-- Opening Marker --

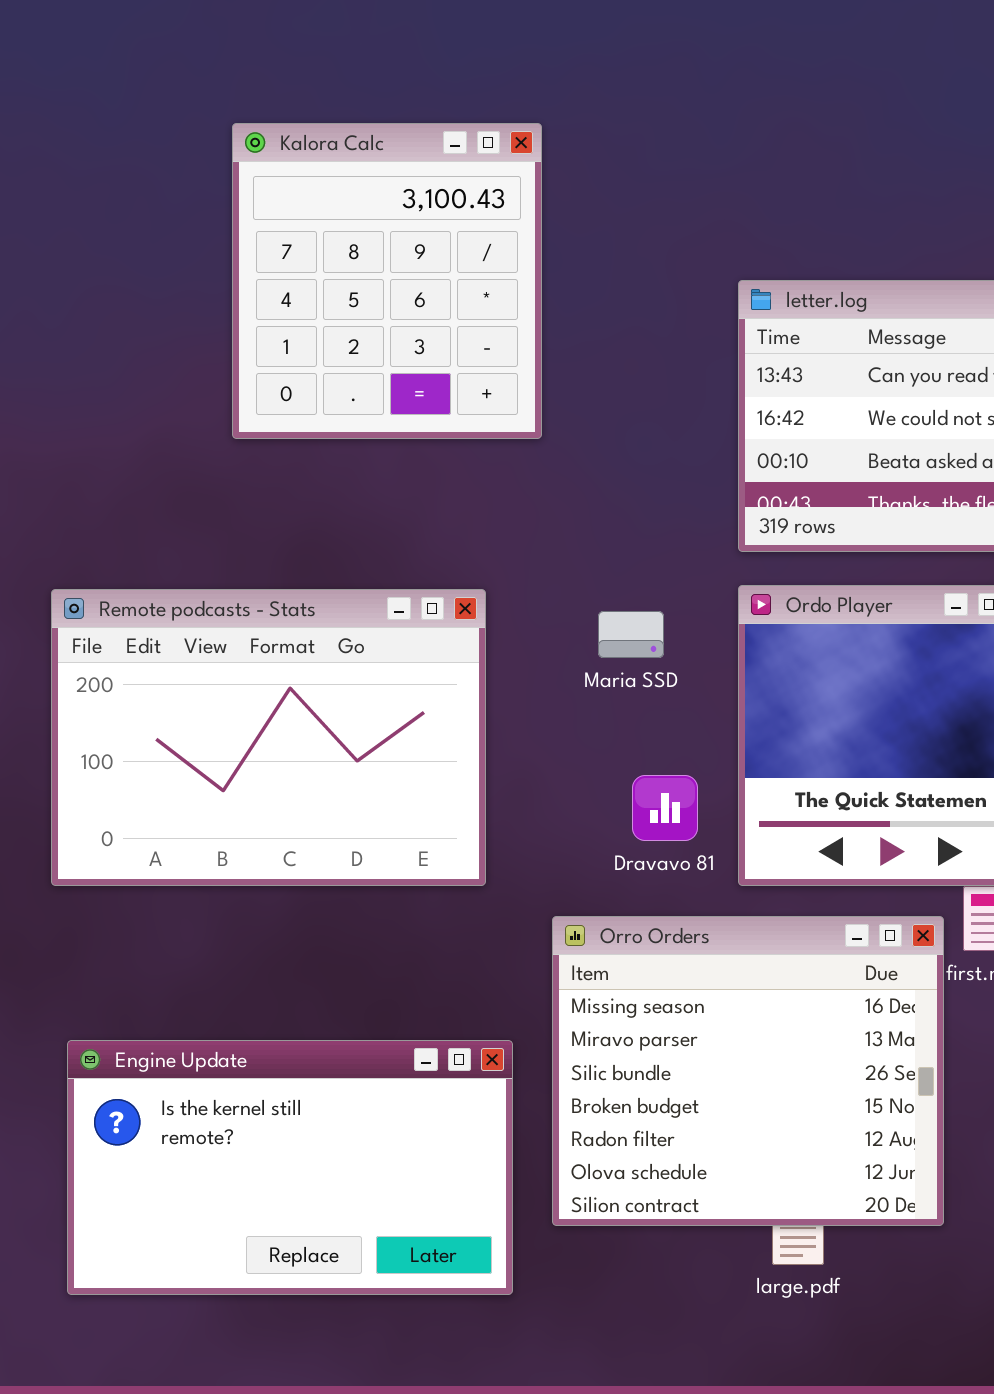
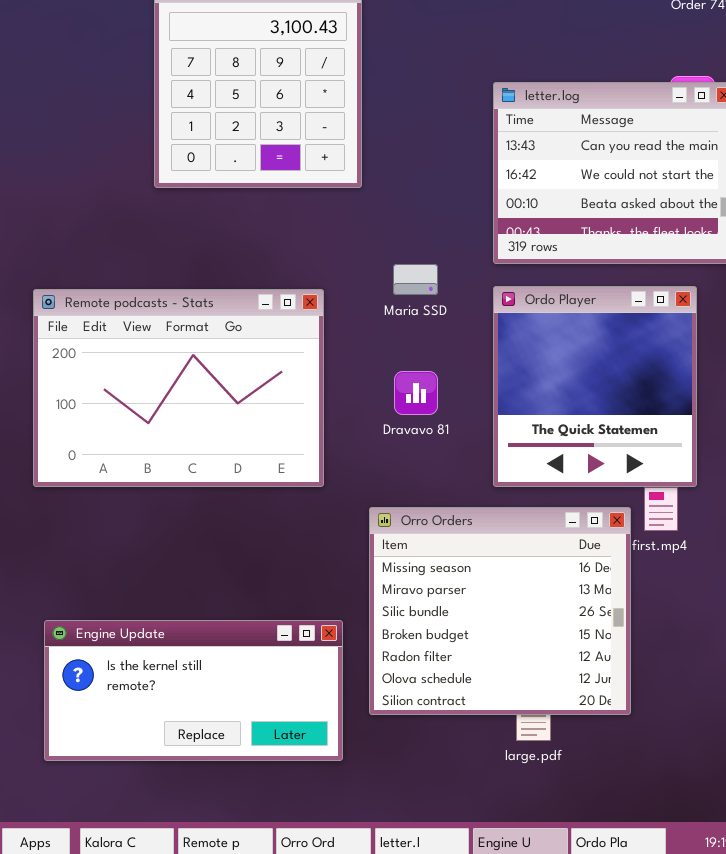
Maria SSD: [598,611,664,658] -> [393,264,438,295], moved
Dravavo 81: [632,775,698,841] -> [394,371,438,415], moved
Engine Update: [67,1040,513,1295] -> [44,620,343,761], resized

-- Closing Marker --
-- Opening Marker --

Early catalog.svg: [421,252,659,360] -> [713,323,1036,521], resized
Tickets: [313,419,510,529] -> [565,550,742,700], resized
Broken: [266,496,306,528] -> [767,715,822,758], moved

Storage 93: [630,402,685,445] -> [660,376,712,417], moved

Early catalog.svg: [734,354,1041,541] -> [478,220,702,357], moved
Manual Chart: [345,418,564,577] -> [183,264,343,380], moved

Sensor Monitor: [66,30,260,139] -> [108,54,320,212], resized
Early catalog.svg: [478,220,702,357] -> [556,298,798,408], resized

-- Closing Marker --

- What to produce -
Please find every line in the records above that holds the word "Early" and copy it.

- Answer below -
Early catalog.svg: [421,252,659,360] -> [713,323,1036,521], resized
Early catalog.svg: [734,354,1041,541] -> [478,220,702,357], moved
Early catalog.svg: [478,220,702,357] -> [556,298,798,408], resized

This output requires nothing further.